▸ **Task directions**
The listing below should be printed in full and exactly, apart from its images.

▸ **Recorded information**

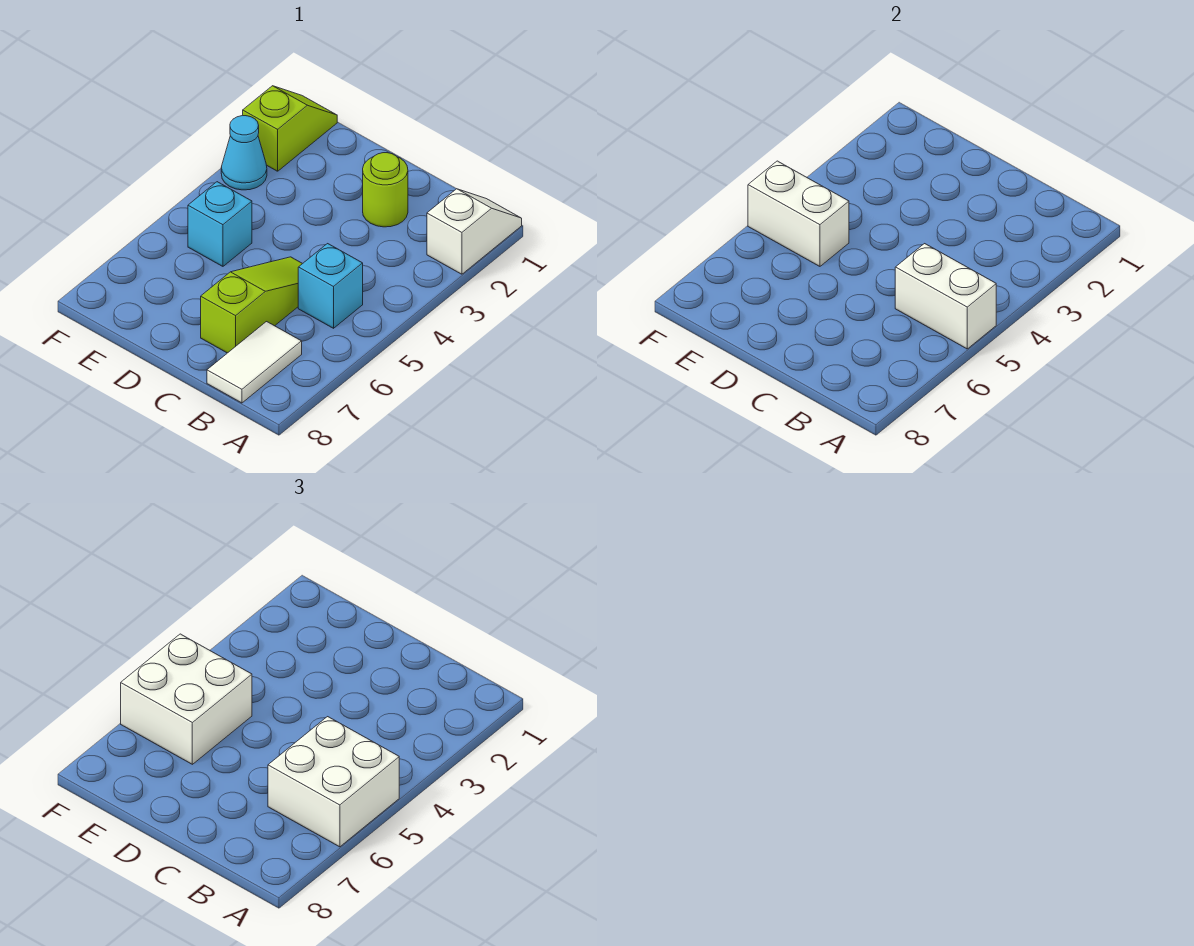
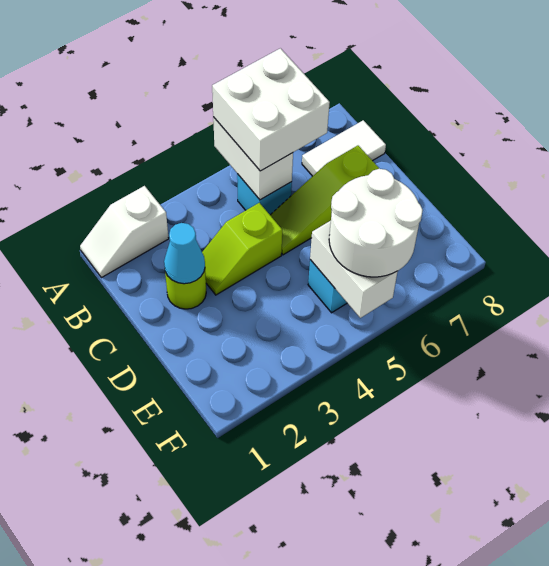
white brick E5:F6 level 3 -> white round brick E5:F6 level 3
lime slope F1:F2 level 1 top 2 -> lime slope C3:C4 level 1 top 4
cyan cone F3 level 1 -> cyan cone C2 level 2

▸ **Worked solution**
white brick E5:F6 level 3 -> white round brick E5:F6 level 3
lime slope F1:F2 level 1 top 2 -> lime slope C3:C4 level 1 top 4
cyan cone F3 level 1 -> cyan cone C2 level 2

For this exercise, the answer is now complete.